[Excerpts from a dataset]
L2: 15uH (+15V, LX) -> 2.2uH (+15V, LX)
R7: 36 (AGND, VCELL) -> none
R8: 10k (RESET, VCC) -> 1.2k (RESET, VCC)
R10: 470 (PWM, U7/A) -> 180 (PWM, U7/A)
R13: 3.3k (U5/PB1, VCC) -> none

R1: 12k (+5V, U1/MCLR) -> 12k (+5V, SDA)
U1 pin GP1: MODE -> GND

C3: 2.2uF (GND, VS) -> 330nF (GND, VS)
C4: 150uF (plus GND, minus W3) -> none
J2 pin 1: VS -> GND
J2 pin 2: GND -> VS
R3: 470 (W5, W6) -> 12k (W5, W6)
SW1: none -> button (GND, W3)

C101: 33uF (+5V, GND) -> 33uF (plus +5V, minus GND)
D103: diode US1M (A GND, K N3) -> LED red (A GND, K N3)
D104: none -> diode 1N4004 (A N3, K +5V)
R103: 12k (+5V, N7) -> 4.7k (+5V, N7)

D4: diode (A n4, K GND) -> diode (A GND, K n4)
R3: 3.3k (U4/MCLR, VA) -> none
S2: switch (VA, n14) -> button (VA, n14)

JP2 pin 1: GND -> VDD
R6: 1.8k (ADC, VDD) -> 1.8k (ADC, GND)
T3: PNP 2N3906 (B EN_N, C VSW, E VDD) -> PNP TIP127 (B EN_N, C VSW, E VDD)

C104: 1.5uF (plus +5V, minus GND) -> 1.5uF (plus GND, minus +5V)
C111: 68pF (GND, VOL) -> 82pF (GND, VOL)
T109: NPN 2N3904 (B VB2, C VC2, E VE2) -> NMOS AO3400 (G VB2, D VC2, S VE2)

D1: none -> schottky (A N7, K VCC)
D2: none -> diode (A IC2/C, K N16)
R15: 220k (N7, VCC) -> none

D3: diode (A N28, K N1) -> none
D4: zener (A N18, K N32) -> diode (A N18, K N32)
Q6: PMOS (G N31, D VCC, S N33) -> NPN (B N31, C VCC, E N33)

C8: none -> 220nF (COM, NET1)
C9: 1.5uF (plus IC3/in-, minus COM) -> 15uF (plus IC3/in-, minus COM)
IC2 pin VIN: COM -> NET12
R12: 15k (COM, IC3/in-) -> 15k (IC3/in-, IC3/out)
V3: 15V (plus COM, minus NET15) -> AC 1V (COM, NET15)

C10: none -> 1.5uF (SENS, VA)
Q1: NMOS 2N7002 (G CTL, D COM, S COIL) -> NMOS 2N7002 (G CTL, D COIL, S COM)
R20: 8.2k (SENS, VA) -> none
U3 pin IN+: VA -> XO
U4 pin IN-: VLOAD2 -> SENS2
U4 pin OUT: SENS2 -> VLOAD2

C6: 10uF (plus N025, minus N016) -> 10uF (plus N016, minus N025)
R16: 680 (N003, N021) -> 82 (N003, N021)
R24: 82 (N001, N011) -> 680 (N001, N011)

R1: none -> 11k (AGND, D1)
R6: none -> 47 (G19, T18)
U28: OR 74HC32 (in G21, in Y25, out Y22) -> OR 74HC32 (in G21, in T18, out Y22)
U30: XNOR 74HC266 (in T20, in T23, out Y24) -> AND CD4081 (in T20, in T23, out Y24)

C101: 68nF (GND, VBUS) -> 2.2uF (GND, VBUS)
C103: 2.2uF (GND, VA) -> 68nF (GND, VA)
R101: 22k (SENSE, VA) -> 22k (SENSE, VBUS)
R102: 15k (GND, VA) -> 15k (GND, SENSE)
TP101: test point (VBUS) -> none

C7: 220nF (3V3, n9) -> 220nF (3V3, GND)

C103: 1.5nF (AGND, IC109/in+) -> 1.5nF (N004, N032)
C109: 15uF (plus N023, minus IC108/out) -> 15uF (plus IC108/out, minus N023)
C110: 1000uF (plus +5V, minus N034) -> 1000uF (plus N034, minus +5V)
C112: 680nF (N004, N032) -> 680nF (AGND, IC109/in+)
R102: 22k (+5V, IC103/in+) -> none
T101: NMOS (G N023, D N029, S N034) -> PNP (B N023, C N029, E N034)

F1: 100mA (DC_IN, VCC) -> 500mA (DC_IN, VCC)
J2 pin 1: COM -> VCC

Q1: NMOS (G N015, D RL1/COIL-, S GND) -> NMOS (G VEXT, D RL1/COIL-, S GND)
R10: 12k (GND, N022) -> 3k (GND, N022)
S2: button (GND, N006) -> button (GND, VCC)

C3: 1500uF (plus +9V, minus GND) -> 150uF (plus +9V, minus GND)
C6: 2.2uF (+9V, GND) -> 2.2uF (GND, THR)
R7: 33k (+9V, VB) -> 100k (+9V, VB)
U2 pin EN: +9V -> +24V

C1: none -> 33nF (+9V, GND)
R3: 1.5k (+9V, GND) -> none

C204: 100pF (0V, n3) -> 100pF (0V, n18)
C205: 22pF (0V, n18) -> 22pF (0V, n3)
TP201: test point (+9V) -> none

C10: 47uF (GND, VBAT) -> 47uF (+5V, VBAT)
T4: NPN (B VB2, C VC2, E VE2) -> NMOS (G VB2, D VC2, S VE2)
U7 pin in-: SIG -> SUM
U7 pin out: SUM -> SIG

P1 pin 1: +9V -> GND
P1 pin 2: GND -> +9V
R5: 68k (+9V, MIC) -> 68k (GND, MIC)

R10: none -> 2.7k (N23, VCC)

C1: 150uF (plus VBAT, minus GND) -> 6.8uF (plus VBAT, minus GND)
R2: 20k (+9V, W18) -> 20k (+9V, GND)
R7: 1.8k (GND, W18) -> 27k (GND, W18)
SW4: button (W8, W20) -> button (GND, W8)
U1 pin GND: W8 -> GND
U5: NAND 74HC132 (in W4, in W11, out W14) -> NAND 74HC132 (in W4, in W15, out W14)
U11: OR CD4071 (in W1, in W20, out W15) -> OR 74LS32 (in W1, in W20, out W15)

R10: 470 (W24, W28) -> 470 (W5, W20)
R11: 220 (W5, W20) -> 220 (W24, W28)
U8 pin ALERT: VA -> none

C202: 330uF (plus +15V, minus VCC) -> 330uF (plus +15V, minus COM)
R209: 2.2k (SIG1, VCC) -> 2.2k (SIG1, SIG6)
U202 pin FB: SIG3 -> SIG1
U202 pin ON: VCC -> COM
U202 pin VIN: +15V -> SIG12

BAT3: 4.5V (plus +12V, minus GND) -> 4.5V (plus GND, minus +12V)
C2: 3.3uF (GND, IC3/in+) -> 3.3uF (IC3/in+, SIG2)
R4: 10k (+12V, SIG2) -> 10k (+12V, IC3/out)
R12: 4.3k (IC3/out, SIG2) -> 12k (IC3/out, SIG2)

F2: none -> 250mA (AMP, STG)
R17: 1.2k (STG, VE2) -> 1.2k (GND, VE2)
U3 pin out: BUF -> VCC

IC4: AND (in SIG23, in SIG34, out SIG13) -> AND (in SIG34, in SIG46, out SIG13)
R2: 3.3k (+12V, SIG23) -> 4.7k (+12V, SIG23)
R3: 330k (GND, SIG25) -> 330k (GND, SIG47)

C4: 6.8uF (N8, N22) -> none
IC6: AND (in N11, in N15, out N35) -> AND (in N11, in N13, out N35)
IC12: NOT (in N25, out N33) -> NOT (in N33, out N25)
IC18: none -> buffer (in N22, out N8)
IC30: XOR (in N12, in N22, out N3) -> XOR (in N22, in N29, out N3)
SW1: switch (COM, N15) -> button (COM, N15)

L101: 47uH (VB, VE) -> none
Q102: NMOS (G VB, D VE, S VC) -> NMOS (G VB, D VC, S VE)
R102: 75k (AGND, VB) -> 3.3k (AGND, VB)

*Prompt:*
When you reach the line containing "R10: none -> 2.7k (N23, VCC)" in the data above, start copying exactly, and stop after the line containing "U1 pin GND: W8 -> GND".

*Answer for this exercise:*
R10: none -> 2.7k (N23, VCC)

C1: 150uF (plus VBAT, minus GND) -> 6.8uF (plus VBAT, minus GND)
R2: 20k (+9V, W18) -> 20k (+9V, GND)
R7: 1.8k (GND, W18) -> 27k (GND, W18)
SW4: button (W8, W20) -> button (GND, W8)
U1 pin GND: W8 -> GND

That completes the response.